__RECORD SET__:
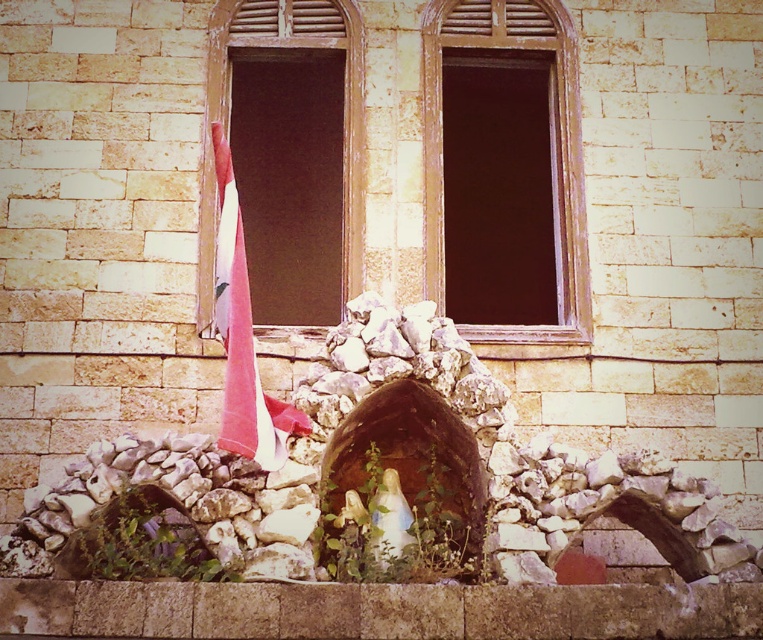
Question: Which point appears farthest from the camera in this image?

Choices:
 (A) (728, 624)
 (B) (233, 321)

Answer: (B)

Question: Which is nearer to the pink fabric umbrella at left?

Choices:
 (A) brown stone ledge at lower center
 (B) wooden frame at center

Answer: (A)

Question: Is brown stone ledge at lower center positioned before pink fabric umbrella at left?

Choices:
 (A) no
 (B) yes

Answer: (B)

Question: Is wooden window at center smaller than pink fabric umbrella at left?

Choices:
 (A) yes
 (B) no

Answer: (B)

Question: Does wooden frame at center appear on the left side of pink fabric umbrella at left?

Choices:
 (A) no
 (B) yes

Answer: (A)

Question: Based on their relative distances, which object is nearer to the wooden frame at center?

Choices:
 (A) wooden window at center
 (B) pink fabric umbrella at left

Answer: (A)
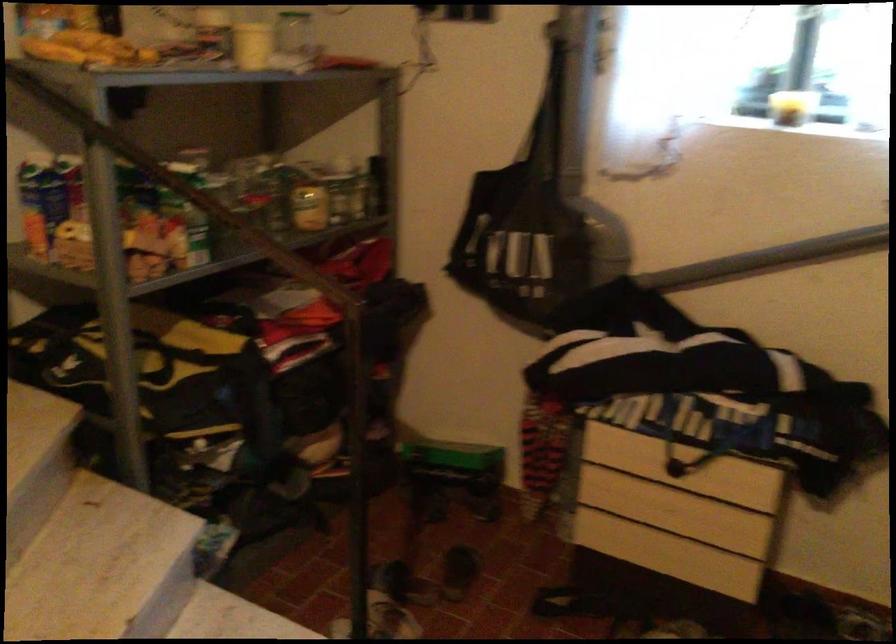
Question: Based on the continuous images, in which direction is the camera rotating? Reply with the corresponding letter.

Choices:
 (A) Left
 (B) Right
 (C) Up
 (D) Down

Answer: (B)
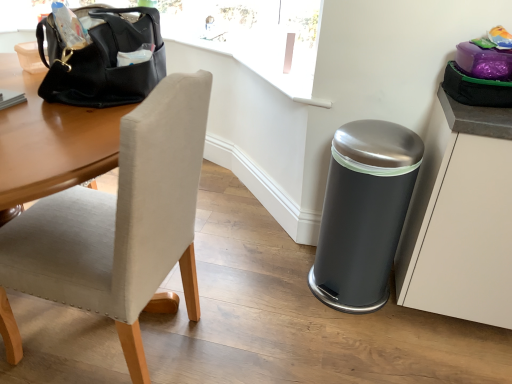
Question: Is black leather handbag at upper left inside white matte cabinet at right?

Choices:
 (A) no
 (B) yes

Answer: (A)

Question: From a real-world perspective, does white matte cabinet at right sit lower than black leather handbag at upper left?

Choices:
 (A) no
 (B) yes

Answer: (B)

Question: Is white matte cabinet at right in front of black leather handbag at upper left?

Choices:
 (A) yes
 (B) no

Answer: (B)

Question: Is white matte cabinet at right bigger than black leather handbag at upper left?

Choices:
 (A) no
 (B) yes

Answer: (B)

Question: Can you confirm if white matte cabinet at right is positioned to the left of black leather handbag at upper left?

Choices:
 (A) no
 (B) yes

Answer: (A)

Question: Is white matte cabinet at right thinner than black leather handbag at upper left?

Choices:
 (A) no
 (B) yes

Answer: (A)

Question: Can you confirm if black leather handbag at upper left is positioned to the right of satin silver trash can at lower right?

Choices:
 (A) no
 (B) yes

Answer: (A)

Question: Considering the relative sizes of black leather handbag at upper left and satin silver trash can at lower right in the image provided, is black leather handbag at upper left thinner than satin silver trash can at lower right?

Choices:
 (A) no
 (B) yes

Answer: (B)

Question: Considering the relative positions of black leather handbag at upper left and satin silver trash can at lower right in the image provided, is black leather handbag at upper left to the left of satin silver trash can at lower right from the viewer's perspective?

Choices:
 (A) no
 (B) yes

Answer: (B)

Question: Does black leather handbag at upper left lie behind satin silver trash can at lower right?

Choices:
 (A) yes
 (B) no

Answer: (B)

Question: From a real-world perspective, does black leather handbag at upper left sit lower than satin silver trash can at lower right?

__JOB__: Please rewrite the rows above, changing "wooden frame at center" to "wooden door at center" and keeping everything else the same; leave the pictures out.

__FULL SOLUTION__:
Question: Which point appears farthest from the camera in this image?

Choices:
 (A) (728, 624)
 (B) (233, 321)

Answer: (B)

Question: Which is nearer to the pink fabric umbrella at left?

Choices:
 (A) brown stone ledge at lower center
 (B) wooden door at center

Answer: (A)

Question: Is brown stone ledge at lower center positioned before pink fabric umbrella at left?

Choices:
 (A) no
 (B) yes

Answer: (B)

Question: Is wooden window at center smaller than pink fabric umbrella at left?

Choices:
 (A) yes
 (B) no

Answer: (B)

Question: Does wooden door at center appear on the left side of pink fabric umbrella at left?

Choices:
 (A) no
 (B) yes

Answer: (A)

Question: Based on their relative distances, which object is nearer to the wooden door at center?

Choices:
 (A) wooden window at center
 (B) pink fabric umbrella at left

Answer: (A)
Question: Based on the continuous images, in which direction is the camera rotating? Reply with the corresponding letter.

Choices:
 (A) Left
 (B) Right
 (C) Up
 (D) Down

Answer: (B)
Question: Is black leather handbag at upper left inside white matte cabinet at right?

Choices:
 (A) no
 (B) yes

Answer: (A)

Question: From a real-world perspective, does white matte cabinet at right sit lower than black leather handbag at upper left?

Choices:
 (A) no
 (B) yes

Answer: (B)

Question: Is white matte cabinet at right in front of black leather handbag at upper left?

Choices:
 (A) yes
 (B) no

Answer: (B)

Question: Is white matte cabinet at right bigger than black leather handbag at upper left?

Choices:
 (A) no
 (B) yes

Answer: (B)

Question: Can you confirm if white matte cabinet at right is positioned to the left of black leather handbag at upper left?

Choices:
 (A) no
 (B) yes

Answer: (A)

Question: Is white matte cabinet at right thinner than black leather handbag at upper left?

Choices:
 (A) no
 (B) yes

Answer: (A)

Question: Can you confirm if black leather handbag at upper left is positioned to the right of satin silver trash can at lower right?

Choices:
 (A) no
 (B) yes

Answer: (A)

Question: Considering the relative sizes of black leather handbag at upper left and satin silver trash can at lower right in the image provided, is black leather handbag at upper left thinner than satin silver trash can at lower right?

Choices:
 (A) no
 (B) yes

Answer: (B)

Question: Considering the relative positions of black leather handbag at upper left and satin silver trash can at lower right in the image provided, is black leather handbag at upper left to the left of satin silver trash can at lower right from the viewer's perspective?

Choices:
 (A) no
 (B) yes

Answer: (B)

Question: Does black leather handbag at upper left lie behind satin silver trash can at lower right?

Choices:
 (A) yes
 (B) no

Answer: (B)

Question: From a real-world perspective, does black leather handbag at upper left sit lower than satin silver trash can at lower right?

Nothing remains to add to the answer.